What you should do: Your job is to return every line of the listing holding the string "removed".

Stored data:

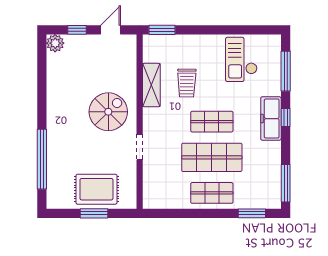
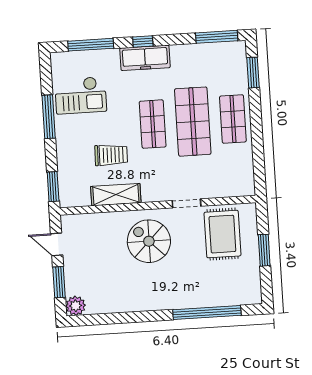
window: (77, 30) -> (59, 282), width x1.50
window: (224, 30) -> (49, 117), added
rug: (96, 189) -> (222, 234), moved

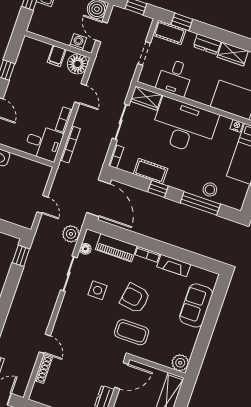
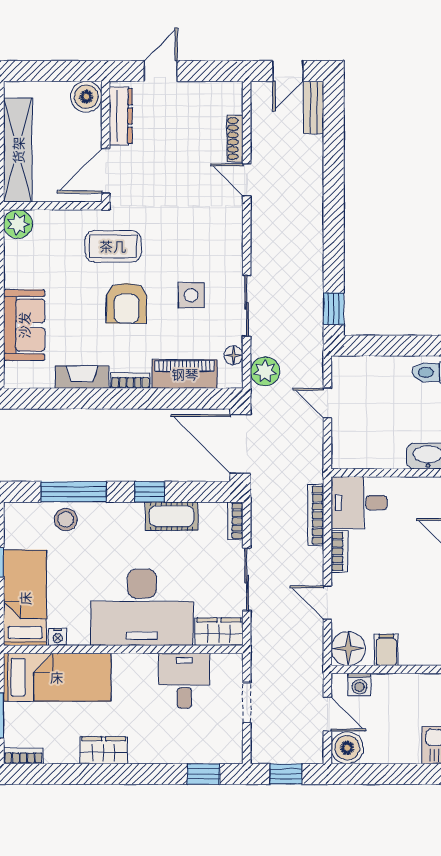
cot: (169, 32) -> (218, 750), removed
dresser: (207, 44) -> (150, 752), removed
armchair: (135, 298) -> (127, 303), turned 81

Output for this task:
cot: (169, 32) -> (218, 750), removed
dresser: (207, 44) -> (150, 752), removed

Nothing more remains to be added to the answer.